About this task
Quote exactly the lines spanning from the top of the data below to the line that contains "(671, 213) = (228, 110): yellow", including both.
____ Information given
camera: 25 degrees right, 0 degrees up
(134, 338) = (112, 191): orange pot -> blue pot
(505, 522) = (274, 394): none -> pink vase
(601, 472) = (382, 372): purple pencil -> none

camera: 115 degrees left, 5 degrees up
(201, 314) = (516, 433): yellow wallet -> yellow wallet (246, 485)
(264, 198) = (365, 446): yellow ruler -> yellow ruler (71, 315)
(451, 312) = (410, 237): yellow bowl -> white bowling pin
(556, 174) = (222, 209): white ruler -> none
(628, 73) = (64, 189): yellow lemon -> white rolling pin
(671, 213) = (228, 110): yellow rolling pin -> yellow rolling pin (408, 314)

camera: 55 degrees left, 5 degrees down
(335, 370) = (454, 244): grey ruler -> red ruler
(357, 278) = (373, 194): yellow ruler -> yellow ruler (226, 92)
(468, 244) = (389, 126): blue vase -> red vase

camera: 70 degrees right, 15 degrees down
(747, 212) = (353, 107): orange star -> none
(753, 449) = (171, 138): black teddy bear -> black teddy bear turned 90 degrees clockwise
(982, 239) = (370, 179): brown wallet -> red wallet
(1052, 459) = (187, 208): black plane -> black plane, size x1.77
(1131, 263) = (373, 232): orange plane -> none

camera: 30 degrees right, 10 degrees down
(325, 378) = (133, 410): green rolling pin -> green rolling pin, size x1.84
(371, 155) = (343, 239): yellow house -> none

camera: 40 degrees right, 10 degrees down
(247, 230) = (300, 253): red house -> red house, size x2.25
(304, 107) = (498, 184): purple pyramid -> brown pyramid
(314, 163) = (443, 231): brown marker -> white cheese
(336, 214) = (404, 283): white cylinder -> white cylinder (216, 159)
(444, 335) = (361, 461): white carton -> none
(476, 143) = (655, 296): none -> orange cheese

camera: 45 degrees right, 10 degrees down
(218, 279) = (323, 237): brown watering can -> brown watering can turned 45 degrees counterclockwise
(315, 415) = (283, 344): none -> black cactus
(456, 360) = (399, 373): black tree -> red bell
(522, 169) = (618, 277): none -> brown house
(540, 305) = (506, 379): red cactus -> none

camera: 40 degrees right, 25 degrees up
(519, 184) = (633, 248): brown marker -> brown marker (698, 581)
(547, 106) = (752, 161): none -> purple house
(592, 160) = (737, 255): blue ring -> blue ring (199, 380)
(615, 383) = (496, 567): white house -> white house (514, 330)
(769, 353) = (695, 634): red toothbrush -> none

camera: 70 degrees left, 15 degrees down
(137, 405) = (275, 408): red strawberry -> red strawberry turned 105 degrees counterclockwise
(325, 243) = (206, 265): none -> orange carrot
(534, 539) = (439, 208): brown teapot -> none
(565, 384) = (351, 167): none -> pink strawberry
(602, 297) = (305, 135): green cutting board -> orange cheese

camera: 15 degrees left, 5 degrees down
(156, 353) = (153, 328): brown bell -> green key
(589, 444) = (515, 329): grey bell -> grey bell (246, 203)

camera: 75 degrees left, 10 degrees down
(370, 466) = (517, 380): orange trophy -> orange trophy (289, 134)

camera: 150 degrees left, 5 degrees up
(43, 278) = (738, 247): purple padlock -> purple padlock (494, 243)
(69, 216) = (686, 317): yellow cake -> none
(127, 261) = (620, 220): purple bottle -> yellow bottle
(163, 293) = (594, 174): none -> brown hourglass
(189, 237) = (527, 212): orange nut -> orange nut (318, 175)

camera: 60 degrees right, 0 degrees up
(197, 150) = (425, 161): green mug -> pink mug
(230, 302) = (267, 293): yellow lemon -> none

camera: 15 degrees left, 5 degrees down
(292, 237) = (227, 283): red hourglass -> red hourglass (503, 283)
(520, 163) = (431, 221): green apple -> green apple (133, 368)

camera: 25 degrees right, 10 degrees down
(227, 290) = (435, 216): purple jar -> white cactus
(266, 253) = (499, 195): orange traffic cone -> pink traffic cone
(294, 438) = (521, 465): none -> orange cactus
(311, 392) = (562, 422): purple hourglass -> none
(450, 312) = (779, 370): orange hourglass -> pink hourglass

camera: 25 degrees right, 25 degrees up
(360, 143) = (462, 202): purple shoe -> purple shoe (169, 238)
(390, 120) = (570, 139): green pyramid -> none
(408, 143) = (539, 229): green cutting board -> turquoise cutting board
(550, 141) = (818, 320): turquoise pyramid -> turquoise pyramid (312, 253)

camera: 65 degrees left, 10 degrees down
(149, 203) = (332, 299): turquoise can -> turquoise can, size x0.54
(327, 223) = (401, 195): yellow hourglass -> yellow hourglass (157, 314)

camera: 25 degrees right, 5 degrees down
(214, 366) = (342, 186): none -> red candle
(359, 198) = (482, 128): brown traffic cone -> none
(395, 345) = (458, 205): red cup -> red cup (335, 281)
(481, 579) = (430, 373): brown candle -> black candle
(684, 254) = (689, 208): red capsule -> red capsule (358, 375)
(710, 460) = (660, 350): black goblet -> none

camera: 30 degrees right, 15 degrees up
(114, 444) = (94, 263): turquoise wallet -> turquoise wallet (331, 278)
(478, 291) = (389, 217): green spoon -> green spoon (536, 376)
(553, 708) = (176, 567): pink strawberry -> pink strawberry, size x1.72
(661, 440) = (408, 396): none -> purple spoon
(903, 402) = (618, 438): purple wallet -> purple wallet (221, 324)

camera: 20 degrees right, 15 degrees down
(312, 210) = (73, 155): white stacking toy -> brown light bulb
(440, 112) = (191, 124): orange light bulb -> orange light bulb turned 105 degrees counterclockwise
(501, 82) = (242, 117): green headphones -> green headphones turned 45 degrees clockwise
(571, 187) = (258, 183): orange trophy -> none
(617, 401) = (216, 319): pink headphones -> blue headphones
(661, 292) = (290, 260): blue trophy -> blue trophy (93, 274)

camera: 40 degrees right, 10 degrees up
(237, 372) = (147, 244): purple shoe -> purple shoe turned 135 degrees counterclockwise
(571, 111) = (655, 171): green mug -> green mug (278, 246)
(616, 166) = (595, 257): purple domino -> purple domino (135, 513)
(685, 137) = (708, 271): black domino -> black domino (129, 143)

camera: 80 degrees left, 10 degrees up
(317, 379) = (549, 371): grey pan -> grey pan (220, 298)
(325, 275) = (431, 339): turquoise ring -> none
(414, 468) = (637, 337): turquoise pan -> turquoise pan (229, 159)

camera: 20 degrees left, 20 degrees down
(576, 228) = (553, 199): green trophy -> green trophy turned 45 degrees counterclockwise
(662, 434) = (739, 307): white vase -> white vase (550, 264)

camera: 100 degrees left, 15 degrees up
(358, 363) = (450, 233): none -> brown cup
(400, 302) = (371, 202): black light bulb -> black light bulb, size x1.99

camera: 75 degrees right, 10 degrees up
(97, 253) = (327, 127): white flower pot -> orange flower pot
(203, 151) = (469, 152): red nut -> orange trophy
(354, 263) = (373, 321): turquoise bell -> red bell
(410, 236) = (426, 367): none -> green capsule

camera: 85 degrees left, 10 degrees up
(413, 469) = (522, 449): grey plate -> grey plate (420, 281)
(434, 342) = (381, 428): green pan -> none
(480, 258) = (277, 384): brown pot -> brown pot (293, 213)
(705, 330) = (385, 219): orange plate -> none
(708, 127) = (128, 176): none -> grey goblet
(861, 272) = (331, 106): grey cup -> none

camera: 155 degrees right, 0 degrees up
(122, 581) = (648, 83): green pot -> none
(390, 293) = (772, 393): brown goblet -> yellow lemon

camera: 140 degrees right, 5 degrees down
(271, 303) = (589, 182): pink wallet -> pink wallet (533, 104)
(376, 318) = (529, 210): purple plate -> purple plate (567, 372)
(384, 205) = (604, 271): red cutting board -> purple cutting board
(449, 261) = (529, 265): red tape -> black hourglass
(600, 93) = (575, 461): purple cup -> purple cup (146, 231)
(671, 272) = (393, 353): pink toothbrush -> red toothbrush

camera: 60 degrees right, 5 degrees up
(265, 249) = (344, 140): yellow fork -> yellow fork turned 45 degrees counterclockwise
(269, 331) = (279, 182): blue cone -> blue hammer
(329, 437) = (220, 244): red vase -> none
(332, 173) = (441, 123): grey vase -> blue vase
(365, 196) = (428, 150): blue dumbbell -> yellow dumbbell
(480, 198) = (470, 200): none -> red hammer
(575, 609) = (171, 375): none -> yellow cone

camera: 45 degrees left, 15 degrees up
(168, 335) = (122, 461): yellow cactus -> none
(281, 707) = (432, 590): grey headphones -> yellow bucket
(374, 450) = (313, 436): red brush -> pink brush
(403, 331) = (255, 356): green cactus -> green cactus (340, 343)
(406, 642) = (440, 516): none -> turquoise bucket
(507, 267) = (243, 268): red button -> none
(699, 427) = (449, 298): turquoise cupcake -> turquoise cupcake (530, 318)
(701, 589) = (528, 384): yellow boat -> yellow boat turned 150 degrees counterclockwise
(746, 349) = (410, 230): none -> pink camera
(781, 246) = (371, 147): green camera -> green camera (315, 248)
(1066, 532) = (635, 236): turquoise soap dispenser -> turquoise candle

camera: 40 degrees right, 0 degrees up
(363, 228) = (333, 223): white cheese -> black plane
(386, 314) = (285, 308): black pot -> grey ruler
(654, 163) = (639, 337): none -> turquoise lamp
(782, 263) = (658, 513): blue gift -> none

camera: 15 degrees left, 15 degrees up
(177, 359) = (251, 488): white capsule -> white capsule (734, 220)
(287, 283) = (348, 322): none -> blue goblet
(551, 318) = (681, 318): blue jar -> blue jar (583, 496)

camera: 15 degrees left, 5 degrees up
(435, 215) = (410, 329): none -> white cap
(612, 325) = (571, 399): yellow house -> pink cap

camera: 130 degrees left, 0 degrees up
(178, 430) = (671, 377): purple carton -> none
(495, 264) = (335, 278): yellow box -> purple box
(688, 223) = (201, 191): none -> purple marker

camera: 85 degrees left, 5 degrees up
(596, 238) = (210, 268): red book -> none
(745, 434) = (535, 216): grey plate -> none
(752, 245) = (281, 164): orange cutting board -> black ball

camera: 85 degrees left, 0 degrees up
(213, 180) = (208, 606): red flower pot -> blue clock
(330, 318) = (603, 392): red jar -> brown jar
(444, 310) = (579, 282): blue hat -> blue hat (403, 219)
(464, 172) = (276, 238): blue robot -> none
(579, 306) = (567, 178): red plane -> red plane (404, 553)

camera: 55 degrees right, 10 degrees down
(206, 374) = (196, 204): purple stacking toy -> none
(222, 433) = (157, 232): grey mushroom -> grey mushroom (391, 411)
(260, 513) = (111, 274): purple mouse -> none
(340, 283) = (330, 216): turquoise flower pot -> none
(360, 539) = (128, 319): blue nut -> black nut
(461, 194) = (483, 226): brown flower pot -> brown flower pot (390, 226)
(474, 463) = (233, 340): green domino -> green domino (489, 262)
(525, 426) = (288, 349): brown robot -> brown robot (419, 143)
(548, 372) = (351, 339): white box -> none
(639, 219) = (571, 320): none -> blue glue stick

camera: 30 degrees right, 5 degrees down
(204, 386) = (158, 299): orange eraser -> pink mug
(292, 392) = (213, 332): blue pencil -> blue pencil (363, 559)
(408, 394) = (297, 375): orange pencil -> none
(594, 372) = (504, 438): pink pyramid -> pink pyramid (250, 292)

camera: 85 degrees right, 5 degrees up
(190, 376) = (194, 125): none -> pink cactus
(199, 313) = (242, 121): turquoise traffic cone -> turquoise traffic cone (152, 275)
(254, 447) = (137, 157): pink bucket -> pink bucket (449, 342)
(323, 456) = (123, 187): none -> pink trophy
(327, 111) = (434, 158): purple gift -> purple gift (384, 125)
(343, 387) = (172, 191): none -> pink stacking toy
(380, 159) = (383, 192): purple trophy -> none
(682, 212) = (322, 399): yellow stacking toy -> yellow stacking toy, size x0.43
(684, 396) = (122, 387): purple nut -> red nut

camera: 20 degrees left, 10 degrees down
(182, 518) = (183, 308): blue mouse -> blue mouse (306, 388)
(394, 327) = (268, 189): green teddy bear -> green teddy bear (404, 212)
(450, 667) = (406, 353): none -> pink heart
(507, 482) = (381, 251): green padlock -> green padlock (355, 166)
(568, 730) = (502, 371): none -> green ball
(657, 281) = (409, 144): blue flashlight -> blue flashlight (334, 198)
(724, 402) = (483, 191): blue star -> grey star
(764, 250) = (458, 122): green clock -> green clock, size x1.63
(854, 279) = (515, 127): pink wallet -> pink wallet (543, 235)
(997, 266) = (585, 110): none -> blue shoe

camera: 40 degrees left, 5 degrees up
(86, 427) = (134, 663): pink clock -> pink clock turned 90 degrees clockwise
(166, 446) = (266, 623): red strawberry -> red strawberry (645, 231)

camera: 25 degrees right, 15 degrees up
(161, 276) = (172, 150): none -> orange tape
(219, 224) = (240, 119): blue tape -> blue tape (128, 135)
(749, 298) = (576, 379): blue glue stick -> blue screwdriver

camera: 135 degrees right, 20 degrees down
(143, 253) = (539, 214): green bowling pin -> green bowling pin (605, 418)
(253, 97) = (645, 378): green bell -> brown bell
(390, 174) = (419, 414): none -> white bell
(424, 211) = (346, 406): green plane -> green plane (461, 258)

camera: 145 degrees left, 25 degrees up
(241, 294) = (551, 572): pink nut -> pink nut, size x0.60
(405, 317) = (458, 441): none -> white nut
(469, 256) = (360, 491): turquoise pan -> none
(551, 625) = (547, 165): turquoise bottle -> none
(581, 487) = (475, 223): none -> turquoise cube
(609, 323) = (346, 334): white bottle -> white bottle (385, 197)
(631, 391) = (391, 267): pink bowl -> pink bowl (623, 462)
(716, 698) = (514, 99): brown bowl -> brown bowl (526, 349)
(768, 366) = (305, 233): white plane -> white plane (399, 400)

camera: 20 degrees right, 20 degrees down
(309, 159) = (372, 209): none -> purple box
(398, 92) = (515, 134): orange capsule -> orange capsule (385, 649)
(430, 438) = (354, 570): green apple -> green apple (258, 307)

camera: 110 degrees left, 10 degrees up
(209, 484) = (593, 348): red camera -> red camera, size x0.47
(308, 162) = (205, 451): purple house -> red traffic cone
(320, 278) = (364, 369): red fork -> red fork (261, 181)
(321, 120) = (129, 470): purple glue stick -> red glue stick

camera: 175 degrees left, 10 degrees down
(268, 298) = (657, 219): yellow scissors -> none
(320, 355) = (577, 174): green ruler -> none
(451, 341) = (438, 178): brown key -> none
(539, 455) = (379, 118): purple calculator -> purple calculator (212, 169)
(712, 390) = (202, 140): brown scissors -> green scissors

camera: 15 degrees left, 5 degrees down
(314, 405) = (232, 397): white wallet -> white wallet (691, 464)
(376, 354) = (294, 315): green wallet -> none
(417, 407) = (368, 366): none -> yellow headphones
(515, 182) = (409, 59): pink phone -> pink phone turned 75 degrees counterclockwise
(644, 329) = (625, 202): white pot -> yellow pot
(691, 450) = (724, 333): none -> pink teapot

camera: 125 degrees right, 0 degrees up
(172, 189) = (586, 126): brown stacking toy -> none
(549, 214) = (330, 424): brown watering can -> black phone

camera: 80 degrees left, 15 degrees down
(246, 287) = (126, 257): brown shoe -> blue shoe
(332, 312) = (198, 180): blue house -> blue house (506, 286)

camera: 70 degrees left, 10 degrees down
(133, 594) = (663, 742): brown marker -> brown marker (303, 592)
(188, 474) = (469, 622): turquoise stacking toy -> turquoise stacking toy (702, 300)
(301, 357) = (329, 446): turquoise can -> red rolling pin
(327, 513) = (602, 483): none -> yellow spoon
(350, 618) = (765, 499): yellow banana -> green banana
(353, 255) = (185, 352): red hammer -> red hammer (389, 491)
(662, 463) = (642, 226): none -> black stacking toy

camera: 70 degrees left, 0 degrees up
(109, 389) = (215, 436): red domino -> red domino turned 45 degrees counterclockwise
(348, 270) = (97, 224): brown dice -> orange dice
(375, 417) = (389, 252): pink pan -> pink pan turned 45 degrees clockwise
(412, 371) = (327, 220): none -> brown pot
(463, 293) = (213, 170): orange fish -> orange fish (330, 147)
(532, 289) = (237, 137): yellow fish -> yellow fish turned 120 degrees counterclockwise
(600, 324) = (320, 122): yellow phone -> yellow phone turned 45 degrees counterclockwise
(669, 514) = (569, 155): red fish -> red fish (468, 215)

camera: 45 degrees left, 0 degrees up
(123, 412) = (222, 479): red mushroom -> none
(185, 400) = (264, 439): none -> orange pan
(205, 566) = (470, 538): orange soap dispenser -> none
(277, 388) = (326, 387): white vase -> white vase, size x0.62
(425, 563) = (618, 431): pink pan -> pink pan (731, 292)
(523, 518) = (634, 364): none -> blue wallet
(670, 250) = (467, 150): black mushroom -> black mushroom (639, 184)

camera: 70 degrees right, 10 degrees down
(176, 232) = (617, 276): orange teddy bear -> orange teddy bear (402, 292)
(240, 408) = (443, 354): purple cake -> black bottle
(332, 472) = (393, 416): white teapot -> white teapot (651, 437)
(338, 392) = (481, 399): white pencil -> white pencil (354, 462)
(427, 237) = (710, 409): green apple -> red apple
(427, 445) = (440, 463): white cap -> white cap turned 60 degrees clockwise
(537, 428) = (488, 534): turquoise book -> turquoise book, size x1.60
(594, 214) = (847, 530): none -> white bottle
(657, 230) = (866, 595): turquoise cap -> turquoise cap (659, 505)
________
Exercise answer
camera: 25 degrees right, 0 degrees up
(134, 338) = (112, 191): orange pot -> blue pot
(505, 522) = (274, 394): none -> pink vase
(601, 472) = (382, 372): purple pencil -> none

camera: 115 degrees left, 5 degrees up
(201, 314) = (516, 433): yellow wallet -> yellow wallet (246, 485)
(264, 198) = (365, 446): yellow ruler -> yellow ruler (71, 315)
(451, 312) = (410, 237): yellow bowl -> white bowling pin
(556, 174) = (222, 209): white ruler -> none
(628, 73) = (64, 189): yellow lemon -> white rolling pin
(671, 213) = (228, 110): yellow rolling pin -> yellow rolling pin (408, 314)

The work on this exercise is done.